> _EXERCISE INPUT_
[Start of section]
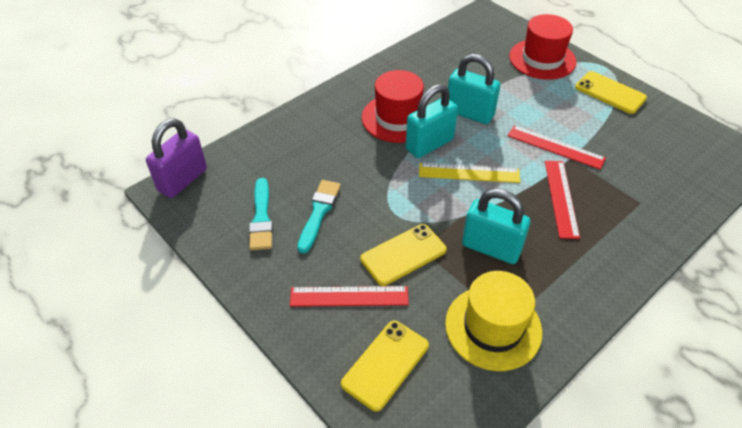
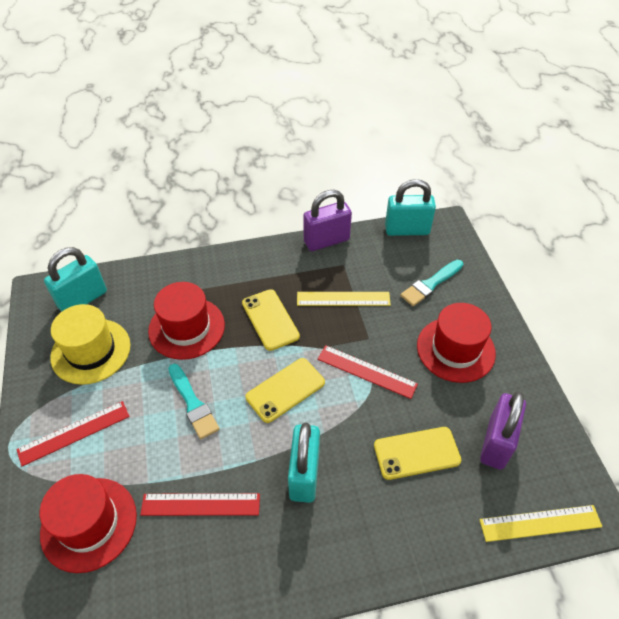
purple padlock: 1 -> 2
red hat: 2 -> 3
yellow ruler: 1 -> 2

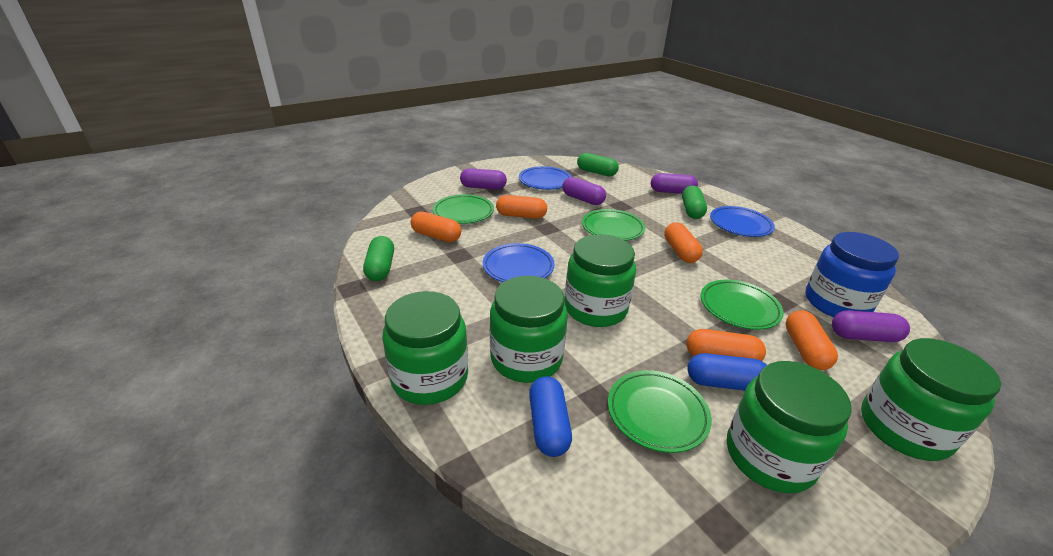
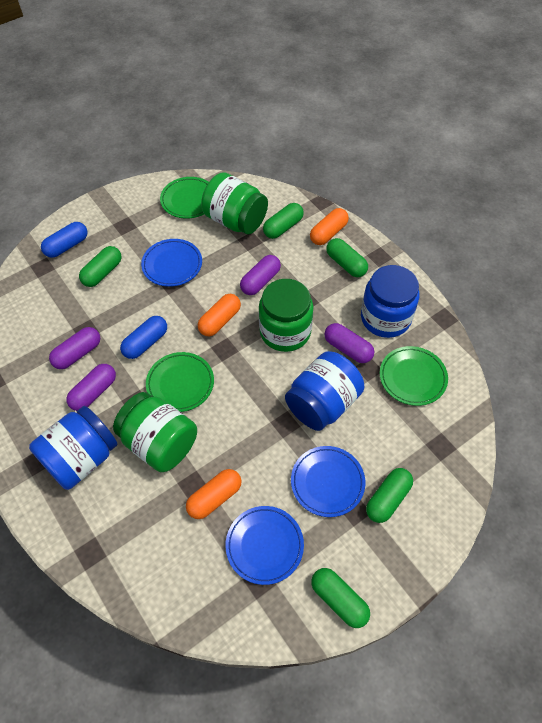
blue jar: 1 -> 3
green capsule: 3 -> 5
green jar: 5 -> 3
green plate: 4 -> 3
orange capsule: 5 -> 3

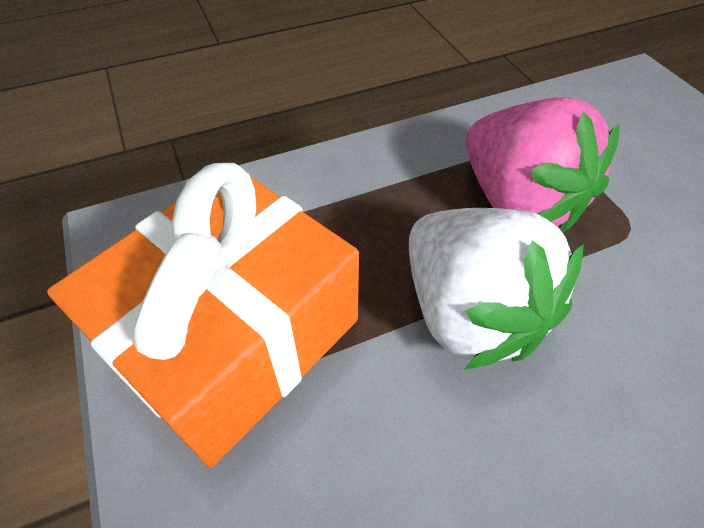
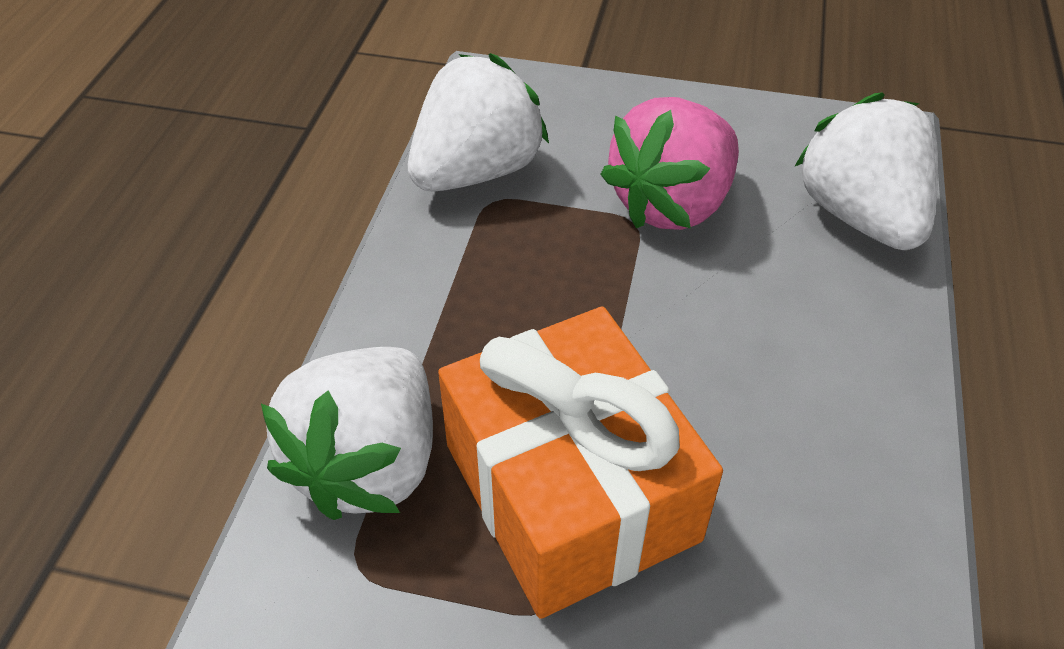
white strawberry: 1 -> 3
[End of section]
[Start of section]
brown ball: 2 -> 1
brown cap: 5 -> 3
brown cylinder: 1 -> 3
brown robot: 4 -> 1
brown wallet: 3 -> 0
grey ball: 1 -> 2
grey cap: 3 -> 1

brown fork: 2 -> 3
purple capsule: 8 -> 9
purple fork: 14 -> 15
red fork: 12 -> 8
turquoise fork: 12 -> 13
[End of section]
[Start of section]
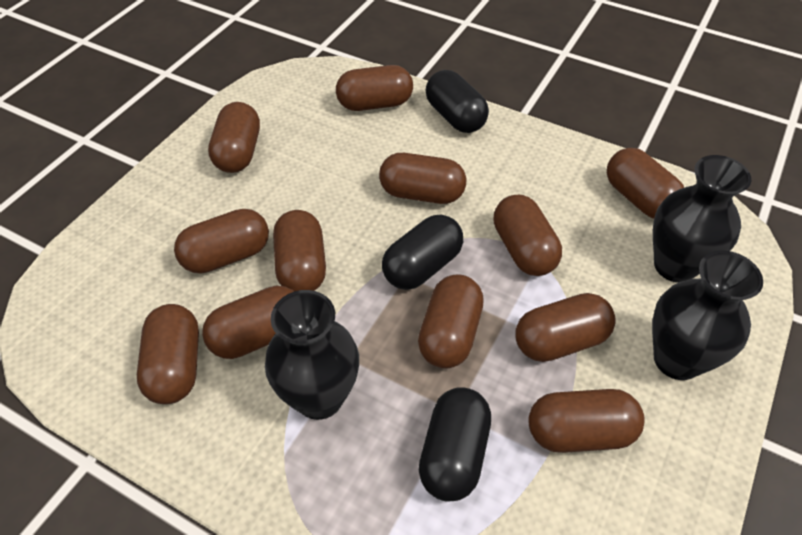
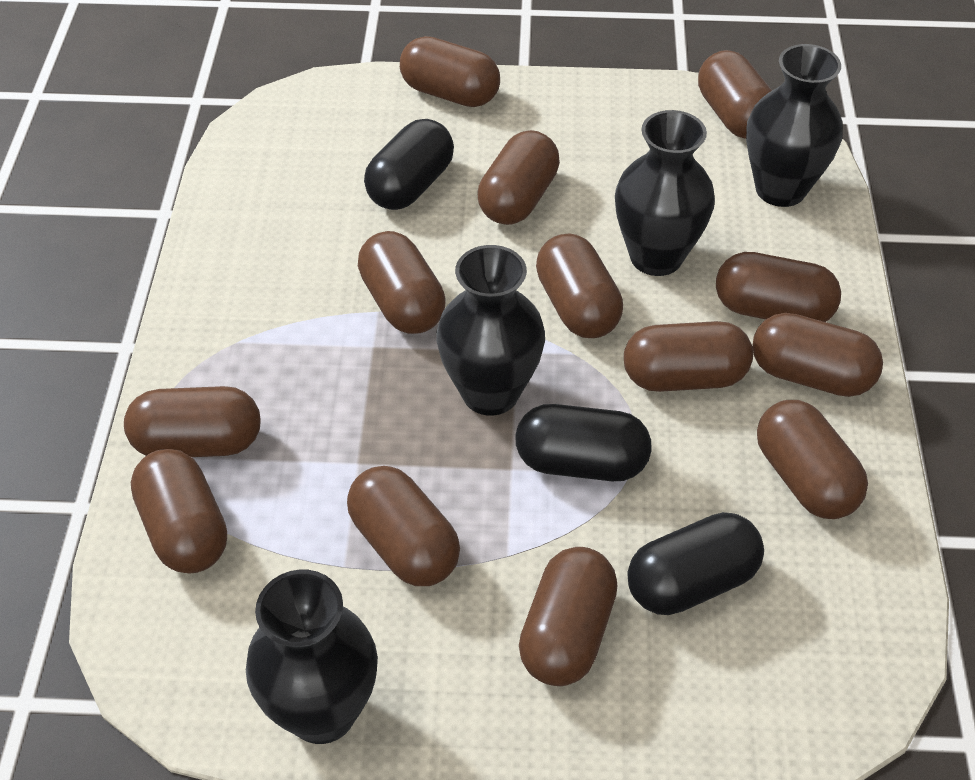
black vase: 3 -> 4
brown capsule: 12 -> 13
[End of section]
> _EXERCISE AIM_
Above are records; write out the lines from the one with "purple padlock: 1 -> 2" down to the one with "white strawberry: 1 -> 3", exactly, leaving the pictures out.

> _TASK SOLUTION_
purple padlock: 1 -> 2
red hat: 2 -> 3
yellow ruler: 1 -> 2

blue jar: 1 -> 3
green capsule: 3 -> 5
green jar: 5 -> 3
green plate: 4 -> 3
orange capsule: 5 -> 3

white strawberry: 1 -> 3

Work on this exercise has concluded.